> [RECORDS FOR THIS TASK]:
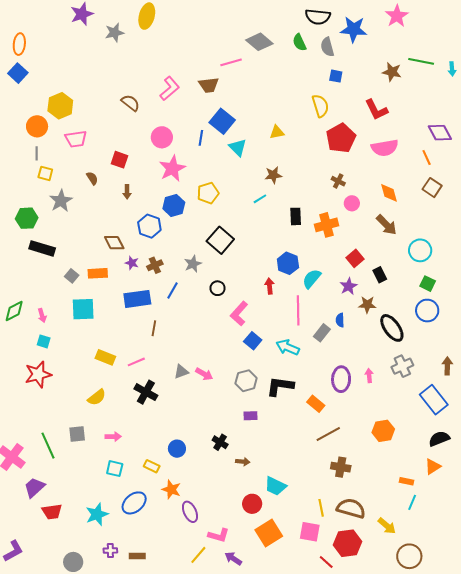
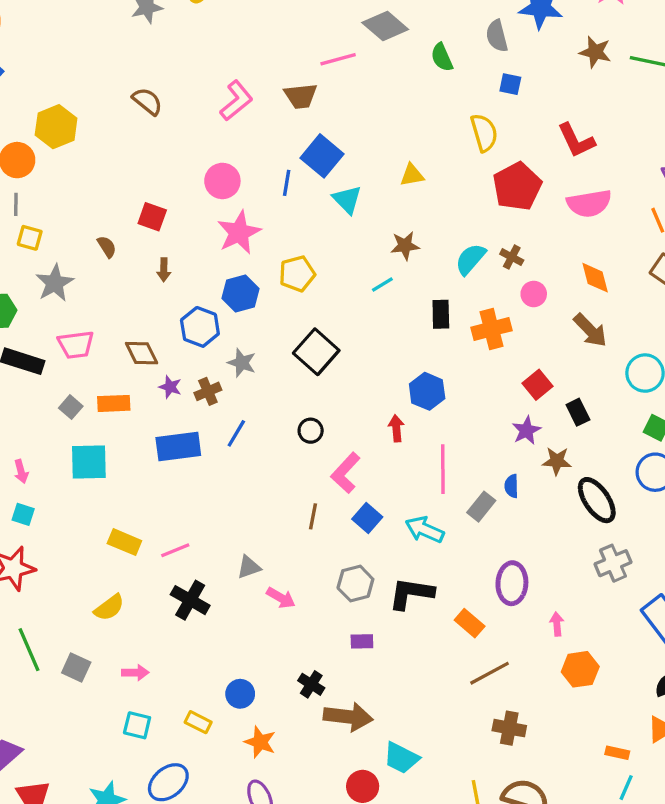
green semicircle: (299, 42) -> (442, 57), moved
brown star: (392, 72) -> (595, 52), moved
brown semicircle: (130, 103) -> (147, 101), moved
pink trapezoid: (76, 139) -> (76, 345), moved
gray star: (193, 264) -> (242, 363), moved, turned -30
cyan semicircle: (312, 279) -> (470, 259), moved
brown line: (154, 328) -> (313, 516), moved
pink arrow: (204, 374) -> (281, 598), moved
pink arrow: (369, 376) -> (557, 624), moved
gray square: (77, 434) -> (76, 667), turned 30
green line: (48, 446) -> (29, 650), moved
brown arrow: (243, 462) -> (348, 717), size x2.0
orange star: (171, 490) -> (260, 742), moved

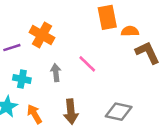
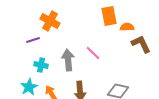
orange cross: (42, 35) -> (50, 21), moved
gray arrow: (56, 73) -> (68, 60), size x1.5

--

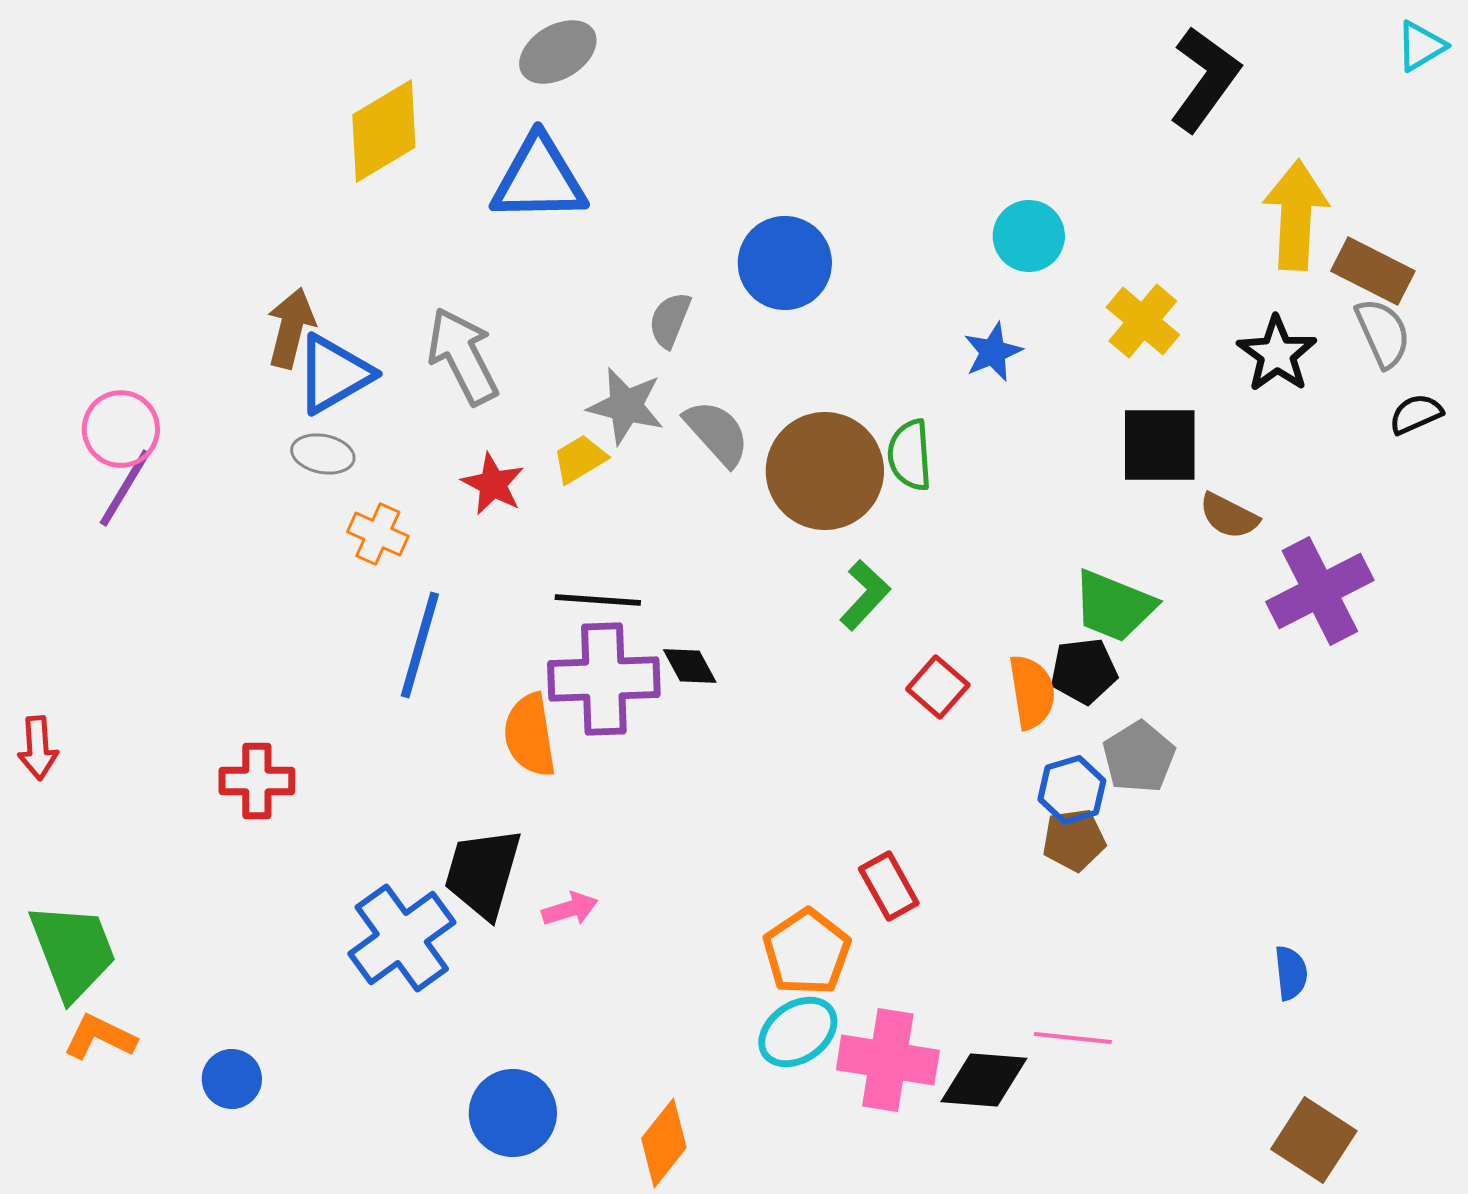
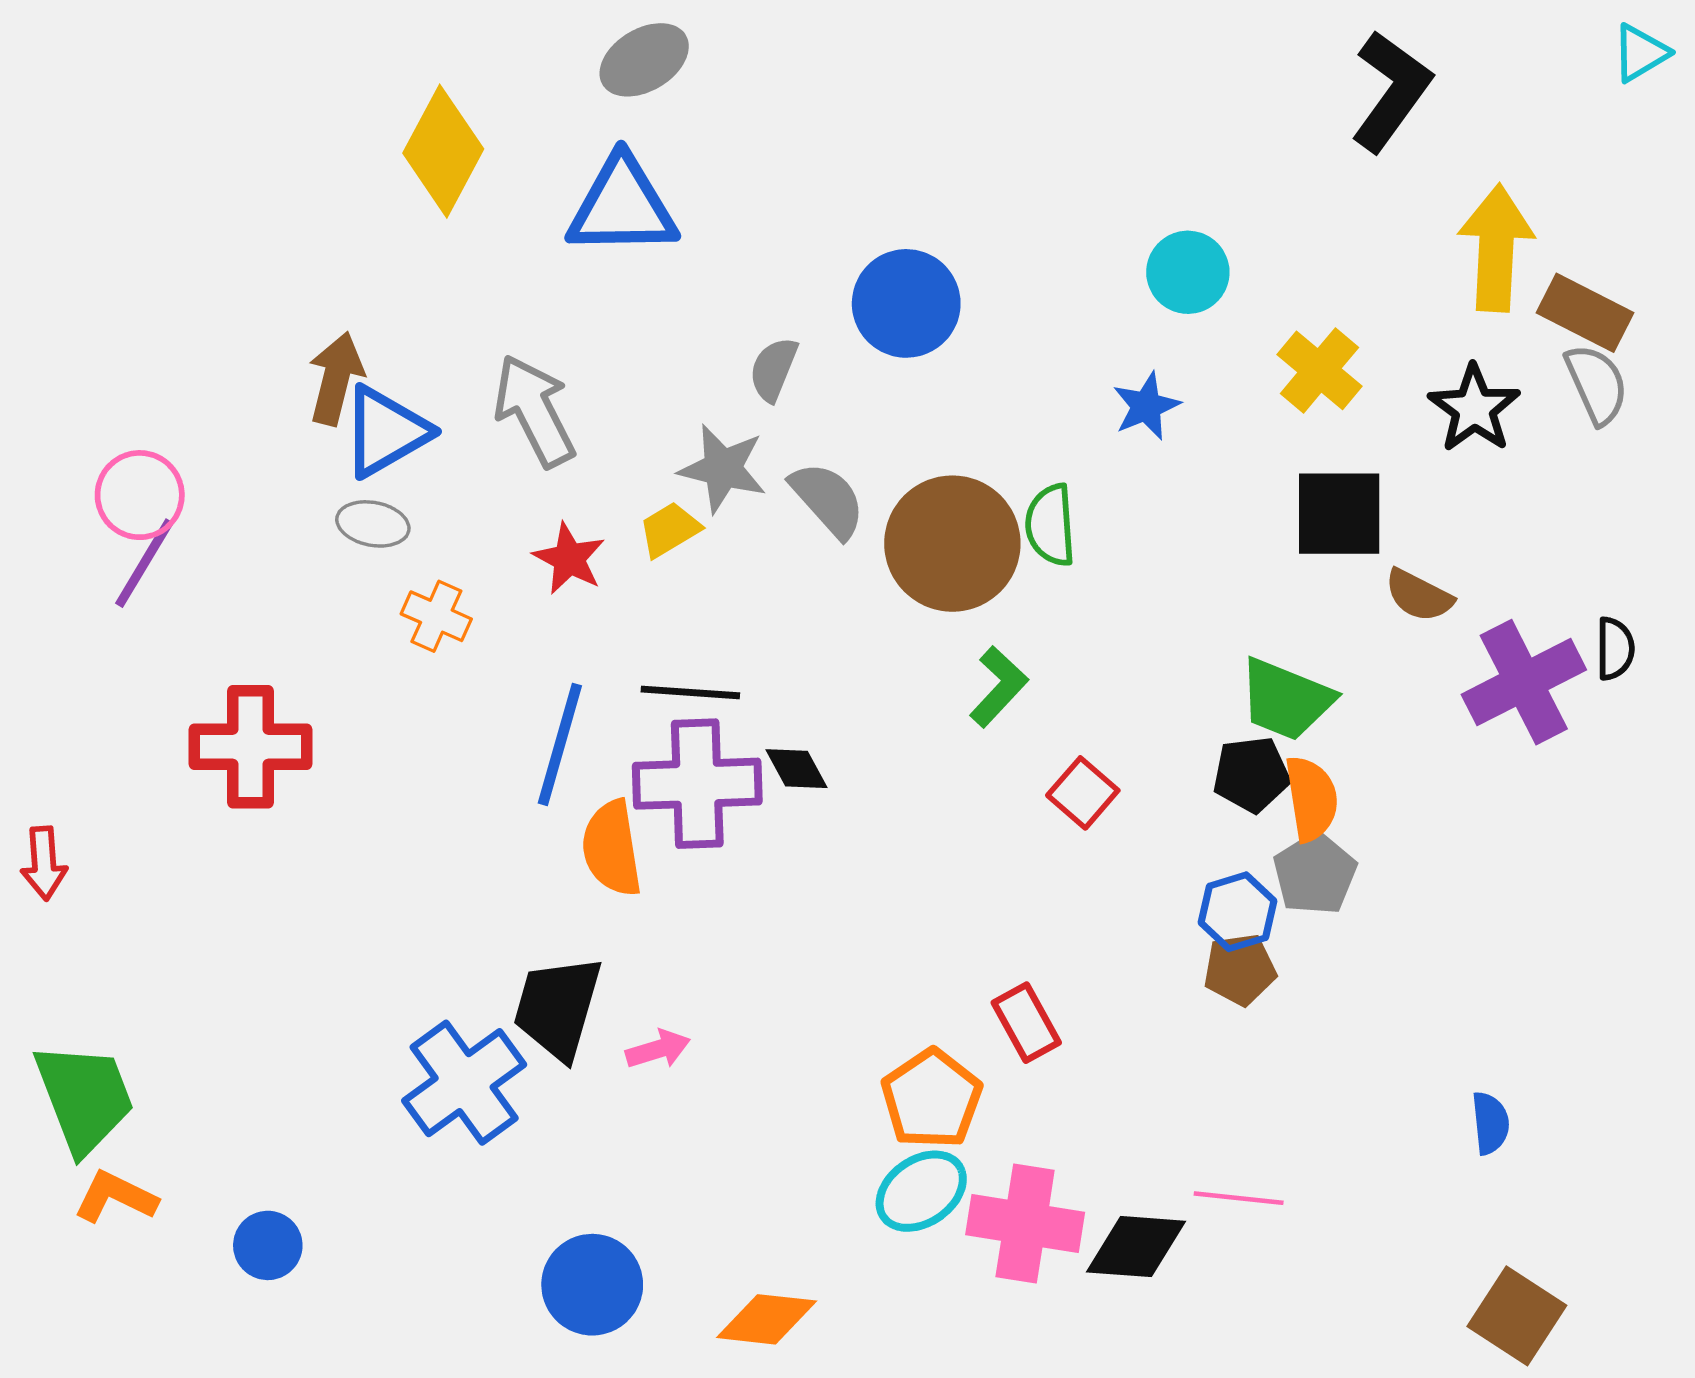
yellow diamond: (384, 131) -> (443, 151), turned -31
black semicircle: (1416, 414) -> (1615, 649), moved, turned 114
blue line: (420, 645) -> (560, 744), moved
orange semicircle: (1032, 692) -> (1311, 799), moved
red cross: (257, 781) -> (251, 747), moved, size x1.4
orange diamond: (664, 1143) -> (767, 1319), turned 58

> [WHAT TO DO]: Please output the lines of the listing above that fall in the stretch from the one with "orange cross: (42, 35) -> (50, 21), moved" through the one with "gray arrow: (56, 73) -> (68, 60), size x1.5", exactly and only those.

> [RESPONSE]:
orange cross: (42, 35) -> (50, 21), moved
gray arrow: (56, 73) -> (68, 60), size x1.5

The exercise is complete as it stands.